Set problem >> Format the data as a numbered list with blank lines omitted, starting from the first line and ending with the line containing "yellow triangle: rotated", inclusive.

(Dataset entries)
————————

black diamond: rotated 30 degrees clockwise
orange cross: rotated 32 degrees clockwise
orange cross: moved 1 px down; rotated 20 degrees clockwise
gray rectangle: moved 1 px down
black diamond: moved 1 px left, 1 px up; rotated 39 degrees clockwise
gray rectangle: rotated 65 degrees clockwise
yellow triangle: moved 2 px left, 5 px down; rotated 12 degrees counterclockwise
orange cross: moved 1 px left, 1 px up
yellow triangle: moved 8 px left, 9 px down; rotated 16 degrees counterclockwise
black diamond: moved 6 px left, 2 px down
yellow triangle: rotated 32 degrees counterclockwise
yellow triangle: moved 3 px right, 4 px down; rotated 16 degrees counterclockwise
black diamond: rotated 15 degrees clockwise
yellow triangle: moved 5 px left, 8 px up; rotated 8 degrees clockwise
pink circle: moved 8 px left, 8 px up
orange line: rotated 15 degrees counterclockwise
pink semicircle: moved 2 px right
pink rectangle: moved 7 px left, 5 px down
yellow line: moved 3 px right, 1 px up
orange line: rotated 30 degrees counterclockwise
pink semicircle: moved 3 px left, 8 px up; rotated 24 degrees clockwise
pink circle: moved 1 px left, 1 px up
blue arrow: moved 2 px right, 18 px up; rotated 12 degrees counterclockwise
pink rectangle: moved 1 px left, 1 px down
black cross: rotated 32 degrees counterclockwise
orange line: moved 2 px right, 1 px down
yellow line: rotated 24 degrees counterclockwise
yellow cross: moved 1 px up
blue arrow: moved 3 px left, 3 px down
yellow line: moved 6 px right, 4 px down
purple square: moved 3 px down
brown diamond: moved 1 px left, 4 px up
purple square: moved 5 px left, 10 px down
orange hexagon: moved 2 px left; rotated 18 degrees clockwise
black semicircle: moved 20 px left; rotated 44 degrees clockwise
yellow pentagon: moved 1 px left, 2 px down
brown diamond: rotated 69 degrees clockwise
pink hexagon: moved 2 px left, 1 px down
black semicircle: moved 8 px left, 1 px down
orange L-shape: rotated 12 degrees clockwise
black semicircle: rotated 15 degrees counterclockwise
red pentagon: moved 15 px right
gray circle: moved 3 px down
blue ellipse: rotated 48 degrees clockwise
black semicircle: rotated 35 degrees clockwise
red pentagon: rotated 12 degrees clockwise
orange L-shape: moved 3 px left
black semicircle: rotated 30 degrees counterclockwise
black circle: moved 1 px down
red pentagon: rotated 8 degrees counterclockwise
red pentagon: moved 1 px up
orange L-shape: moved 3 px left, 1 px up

————————

The solution >>
1. black diamond: rotated 30 degrees clockwise
2. orange cross: rotated 32 degrees clockwise
3. orange cross: moved 1 px down; rotated 20 degrees clockwise
4. gray rectangle: moved 1 px down
5. black diamond: moved 1 px left, 1 px up; rotated 39 degrees clockwise
6. gray rectangle: rotated 65 degrees clockwise
7. yellow triangle: moved 2 px left, 5 px down; rotated 12 degrees counterclockwise
8. orange cross: moved 1 px left, 1 px up
9. yellow triangle: moved 8 px left, 9 px down; rotated 16 degrees counterclockwise
10. black diamond: moved 6 px left, 2 px down
11. yellow triangle: rotated 32 degrees counterclockwise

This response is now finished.